Data records
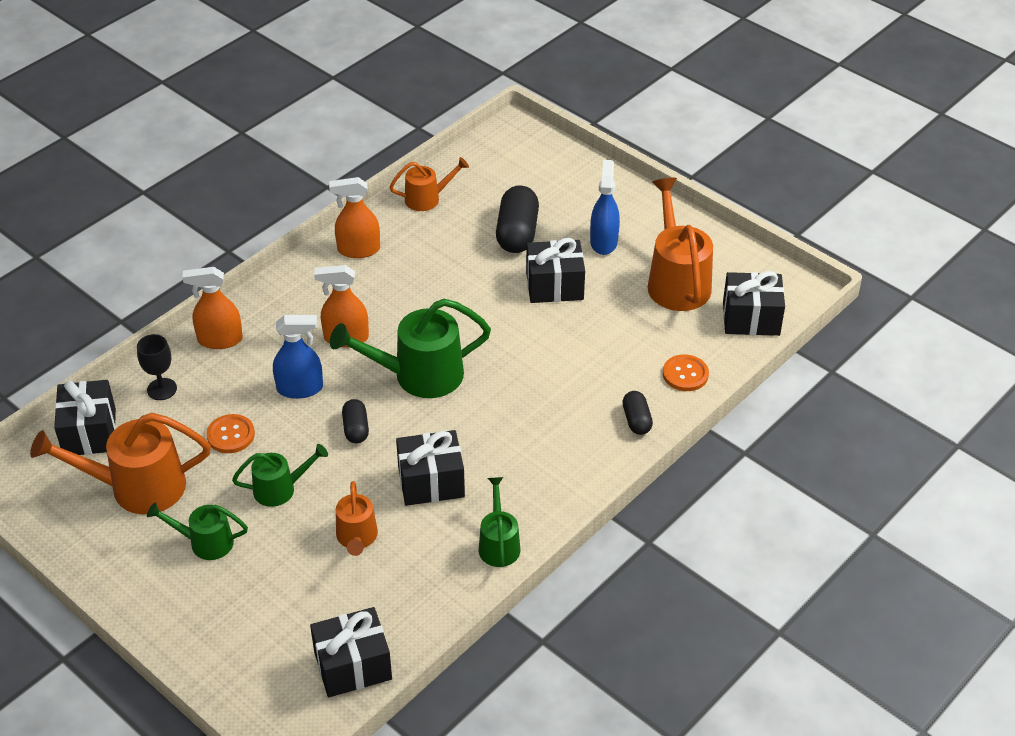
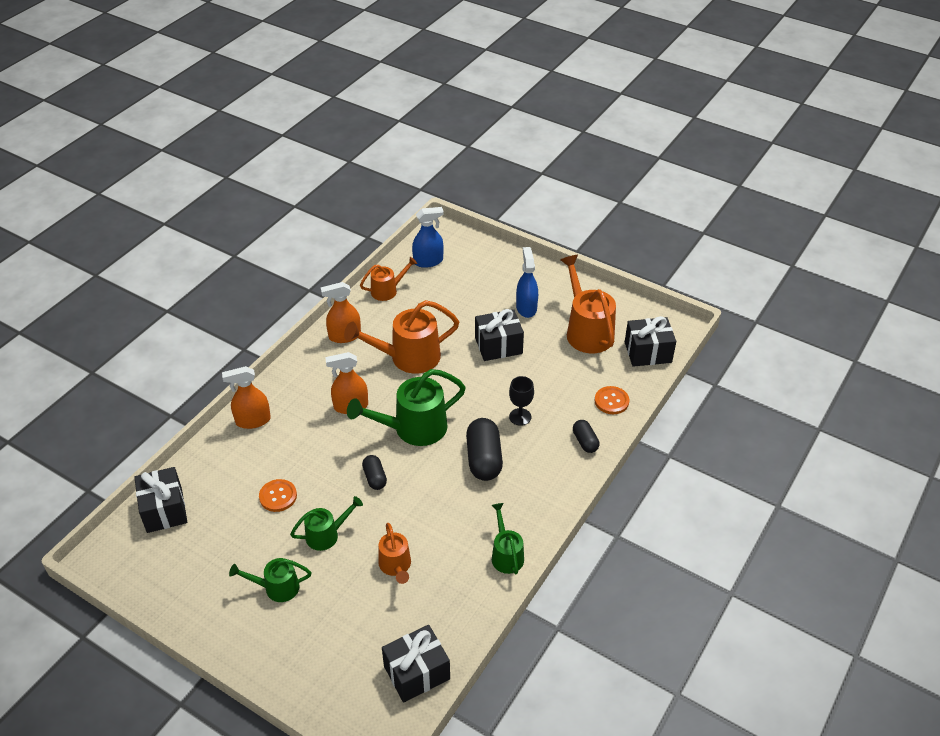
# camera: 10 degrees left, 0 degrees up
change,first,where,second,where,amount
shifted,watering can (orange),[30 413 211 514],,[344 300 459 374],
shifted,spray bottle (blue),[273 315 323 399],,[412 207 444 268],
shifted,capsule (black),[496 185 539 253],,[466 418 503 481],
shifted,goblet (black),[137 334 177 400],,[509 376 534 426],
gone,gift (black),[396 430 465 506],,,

(WHAT THE EXERCISE ASKS) Print every entry above again, exactly as written. Leave the images out.

(OUTPUT OF THE EXERCISE)
# camera: 10 degrees left, 0 degrees up
change,first,where,second,where,amount
shifted,watering can (orange),[30 413 211 514],,[344 300 459 374],
shifted,spray bottle (blue),[273 315 323 399],,[412 207 444 268],
shifted,capsule (black),[496 185 539 253],,[466 418 503 481],
shifted,goblet (black),[137 334 177 400],,[509 376 534 426],
gone,gift (black),[396 430 465 506],,,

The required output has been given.